Records to process:
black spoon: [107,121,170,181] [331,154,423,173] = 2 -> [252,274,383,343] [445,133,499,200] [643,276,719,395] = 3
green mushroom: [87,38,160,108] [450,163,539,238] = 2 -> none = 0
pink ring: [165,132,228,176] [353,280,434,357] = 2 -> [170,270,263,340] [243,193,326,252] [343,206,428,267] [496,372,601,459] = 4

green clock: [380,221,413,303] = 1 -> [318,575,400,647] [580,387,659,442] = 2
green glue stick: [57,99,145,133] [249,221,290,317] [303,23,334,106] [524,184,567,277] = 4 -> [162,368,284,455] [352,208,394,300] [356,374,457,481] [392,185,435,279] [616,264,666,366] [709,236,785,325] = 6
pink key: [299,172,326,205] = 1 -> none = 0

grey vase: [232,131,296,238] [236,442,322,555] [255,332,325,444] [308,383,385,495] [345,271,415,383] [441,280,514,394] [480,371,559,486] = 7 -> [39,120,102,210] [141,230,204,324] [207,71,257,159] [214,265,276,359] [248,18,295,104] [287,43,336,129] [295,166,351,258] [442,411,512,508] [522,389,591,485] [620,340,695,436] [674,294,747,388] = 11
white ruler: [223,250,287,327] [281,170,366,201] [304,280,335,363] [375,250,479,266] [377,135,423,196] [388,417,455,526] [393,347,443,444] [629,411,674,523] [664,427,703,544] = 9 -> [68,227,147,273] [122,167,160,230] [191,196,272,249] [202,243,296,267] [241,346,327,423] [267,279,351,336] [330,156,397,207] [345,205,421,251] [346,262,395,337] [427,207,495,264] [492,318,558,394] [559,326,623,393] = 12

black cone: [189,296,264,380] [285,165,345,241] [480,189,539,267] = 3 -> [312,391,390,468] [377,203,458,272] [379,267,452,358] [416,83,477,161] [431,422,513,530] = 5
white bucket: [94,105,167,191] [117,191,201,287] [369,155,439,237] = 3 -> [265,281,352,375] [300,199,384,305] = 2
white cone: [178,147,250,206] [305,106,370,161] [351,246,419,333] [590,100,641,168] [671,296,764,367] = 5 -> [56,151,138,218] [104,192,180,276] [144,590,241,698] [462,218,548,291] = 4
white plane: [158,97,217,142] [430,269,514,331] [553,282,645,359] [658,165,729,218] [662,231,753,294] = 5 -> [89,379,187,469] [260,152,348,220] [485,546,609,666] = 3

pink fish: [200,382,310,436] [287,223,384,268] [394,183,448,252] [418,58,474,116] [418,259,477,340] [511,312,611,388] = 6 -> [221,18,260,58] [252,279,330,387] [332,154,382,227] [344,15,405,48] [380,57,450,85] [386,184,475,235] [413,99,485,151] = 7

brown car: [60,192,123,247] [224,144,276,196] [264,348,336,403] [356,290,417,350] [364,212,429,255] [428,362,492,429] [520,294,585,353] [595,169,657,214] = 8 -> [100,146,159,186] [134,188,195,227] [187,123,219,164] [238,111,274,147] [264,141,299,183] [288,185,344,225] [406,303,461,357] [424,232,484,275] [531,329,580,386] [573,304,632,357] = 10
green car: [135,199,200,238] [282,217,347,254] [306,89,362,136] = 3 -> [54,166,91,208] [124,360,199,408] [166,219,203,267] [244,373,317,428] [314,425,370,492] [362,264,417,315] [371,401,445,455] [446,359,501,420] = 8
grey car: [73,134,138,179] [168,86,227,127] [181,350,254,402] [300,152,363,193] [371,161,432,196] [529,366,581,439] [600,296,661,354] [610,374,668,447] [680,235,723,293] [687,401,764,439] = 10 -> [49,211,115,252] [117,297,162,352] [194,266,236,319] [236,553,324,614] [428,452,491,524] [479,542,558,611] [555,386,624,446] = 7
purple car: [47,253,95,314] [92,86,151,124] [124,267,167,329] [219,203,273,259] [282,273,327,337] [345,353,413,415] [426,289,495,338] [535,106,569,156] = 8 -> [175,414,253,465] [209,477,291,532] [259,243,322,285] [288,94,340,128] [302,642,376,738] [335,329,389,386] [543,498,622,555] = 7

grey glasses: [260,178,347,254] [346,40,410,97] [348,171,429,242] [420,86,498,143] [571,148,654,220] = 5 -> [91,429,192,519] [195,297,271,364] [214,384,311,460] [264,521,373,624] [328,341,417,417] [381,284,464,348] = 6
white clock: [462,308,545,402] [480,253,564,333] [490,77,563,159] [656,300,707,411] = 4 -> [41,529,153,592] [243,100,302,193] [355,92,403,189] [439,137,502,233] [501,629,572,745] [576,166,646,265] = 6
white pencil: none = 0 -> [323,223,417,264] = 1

Work task: The required answer is the exact run of lines above starting at the line with "green mushroom: [87,38,160,108]" and ending at the line with "grey vase: [232,131,296,238]", with both ends present.

Response to the task:
green mushroom: [87,38,160,108] [450,163,539,238] = 2 -> none = 0
pink ring: [165,132,228,176] [353,280,434,357] = 2 -> [170,270,263,340] [243,193,326,252] [343,206,428,267] [496,372,601,459] = 4

green clock: [380,221,413,303] = 1 -> [318,575,400,647] [580,387,659,442] = 2
green glue stick: [57,99,145,133] [249,221,290,317] [303,23,334,106] [524,184,567,277] = 4 -> [162,368,284,455] [352,208,394,300] [356,374,457,481] [392,185,435,279] [616,264,666,366] [709,236,785,325] = 6
pink key: [299,172,326,205] = 1 -> none = 0

grey vase: [232,131,296,238] [236,442,322,555] [255,332,325,444] [308,383,385,495] [345,271,415,383] [441,280,514,394] [480,371,559,486] = 7 -> [39,120,102,210] [141,230,204,324] [207,71,257,159] [214,265,276,359] [248,18,295,104] [287,43,336,129] [295,166,351,258] [442,411,512,508] [522,389,591,485] [620,340,695,436] [674,294,747,388] = 11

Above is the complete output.